§ **What is being asked**: Could you restate the data word for word and drop the pictures?
Start of Material provided
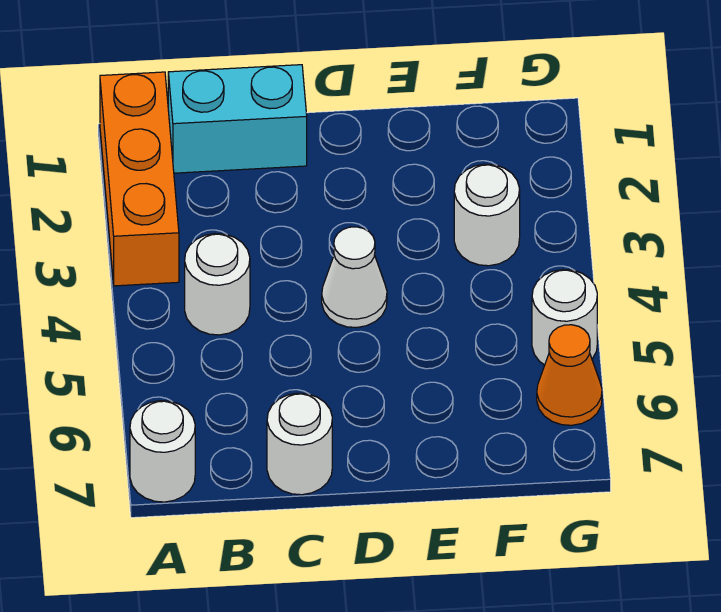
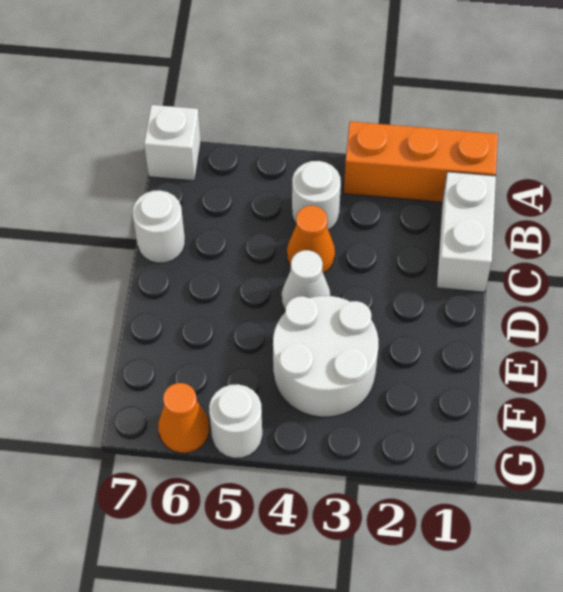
white round brick A7 level 1 -> white brick A7 level 1
cyan brick B1:C1 level 1 -> white brick B1:C1 level 1
none -> orange cone C4 level 1
white round brick F3 level 1 -> white round brick E3:F4 level 1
End of Material provided
§ **Written answer**:
white round brick A7 level 1 -> white brick A7 level 1
cyan brick B1:C1 level 1 -> white brick B1:C1 level 1
none -> orange cone C4 level 1
white round brick F3 level 1 -> white round brick E3:F4 level 1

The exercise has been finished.